Starting from the line containing "Banners: [76,117,108,143] ->", write out the rest of the entries exactly, through the final line, including nothing else.

* DATA FOR REVIEW
•••••
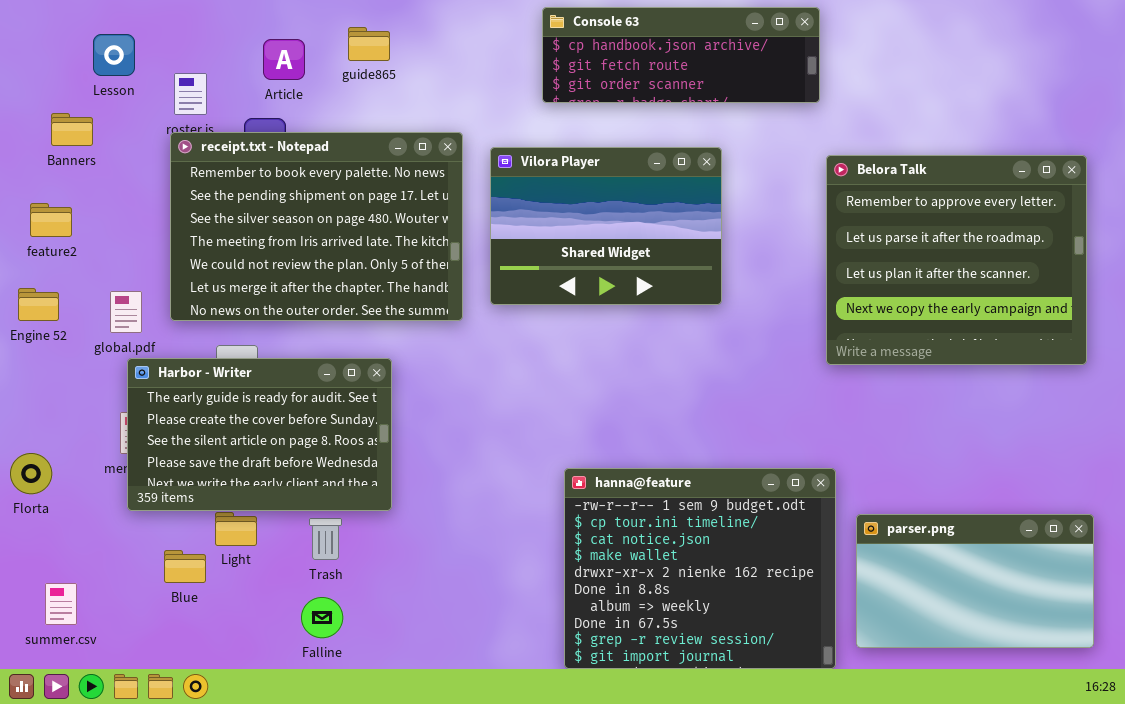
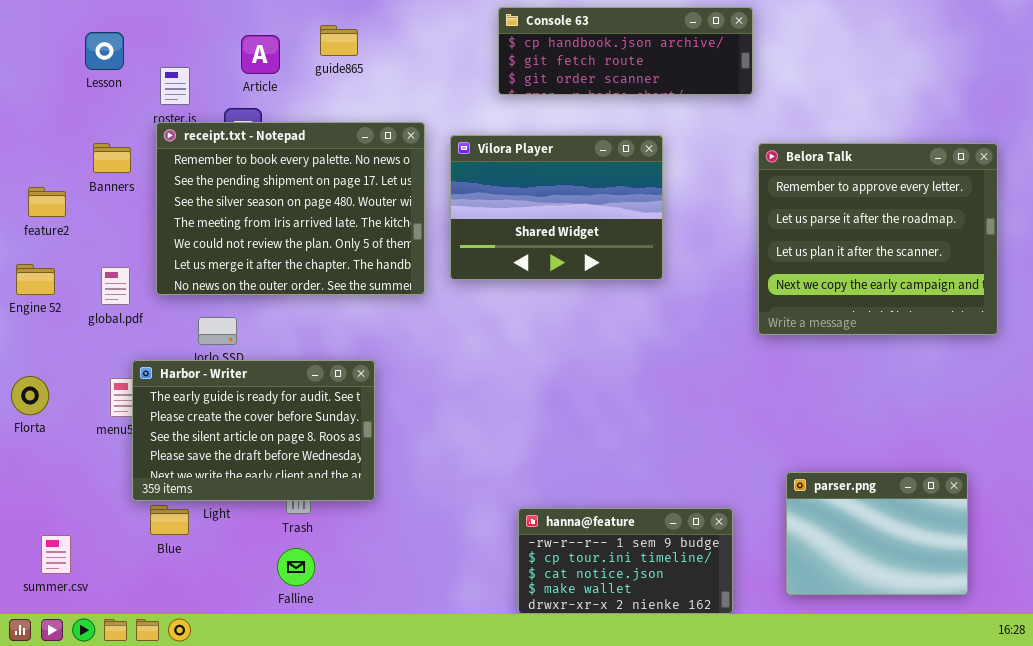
Banners: [51,113,93,146] -> [93,143,131,173], moved
Harbor - Writer: [127,358,392,511] -> [132,360,375,501], moved
Florta: [10,453,52,494] -> [11,376,49,415], moved
hanna@feature: [564,468,836,669] -> [518,508,733,614], resized
parser.png: [856,514,1094,648] -> [786,472,968,595], resized

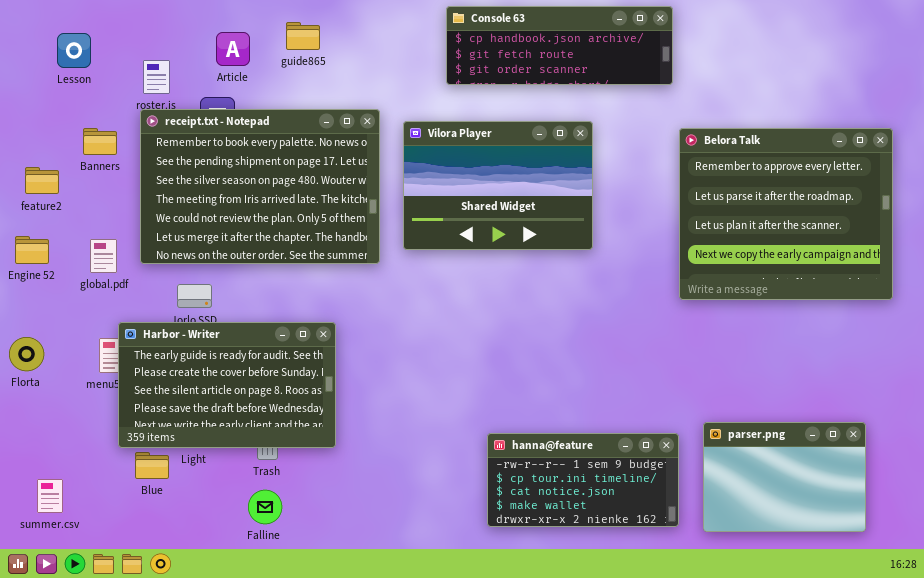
Lesson: [85,32,124,70] -> [57,33,91,68], moved
hanna@feature: [518,508,733,614] -> [487,433,679,527], moved

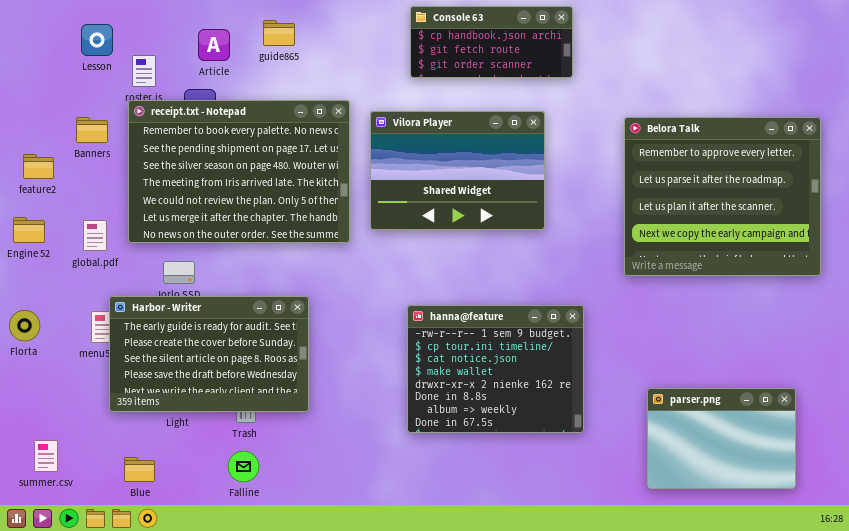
Console 63: [446,6,673,85] -> [410,6,573,78], resized
Lesson: [57,33,91,68] -> [81,24,113,56], moved
hanna@feature: [487,433,679,527] -> [407,305,584,433], moved, resized
Blue: [135,452,169,479] -> [124,457,155,482], moved

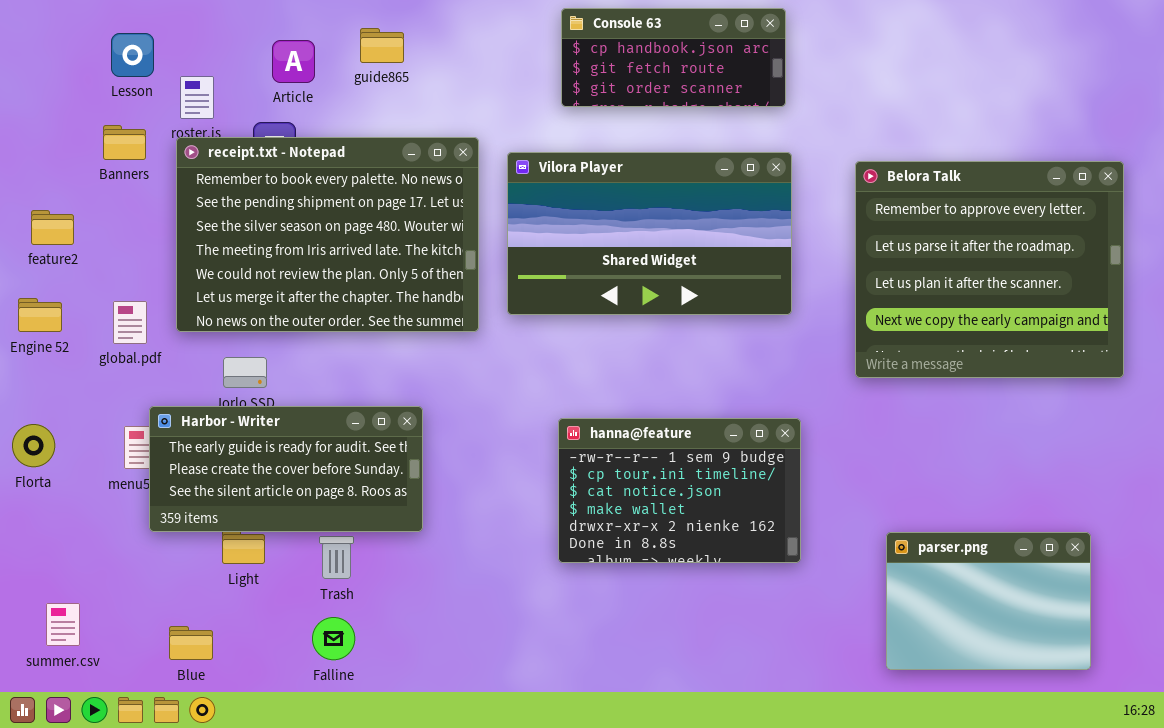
Vilora Player: [370,111,545,230] -> [507,152,792,315], resized
Banners: [76,117,108,143] -> [103,125,146,160], moved
Harbor - Writer: [109,296,309,412] -> [149,406,423,532], resized
hanna@feature: [407,305,584,433] -> [558,418,801,563], resized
•••••
* OUTPUT FOR THIS TASK
Banners: [76,117,108,143] -> [103,125,146,160], moved
Harbor - Writer: [109,296,309,412] -> [149,406,423,532], resized
hanna@feature: [407,305,584,433] -> [558,418,801,563], resized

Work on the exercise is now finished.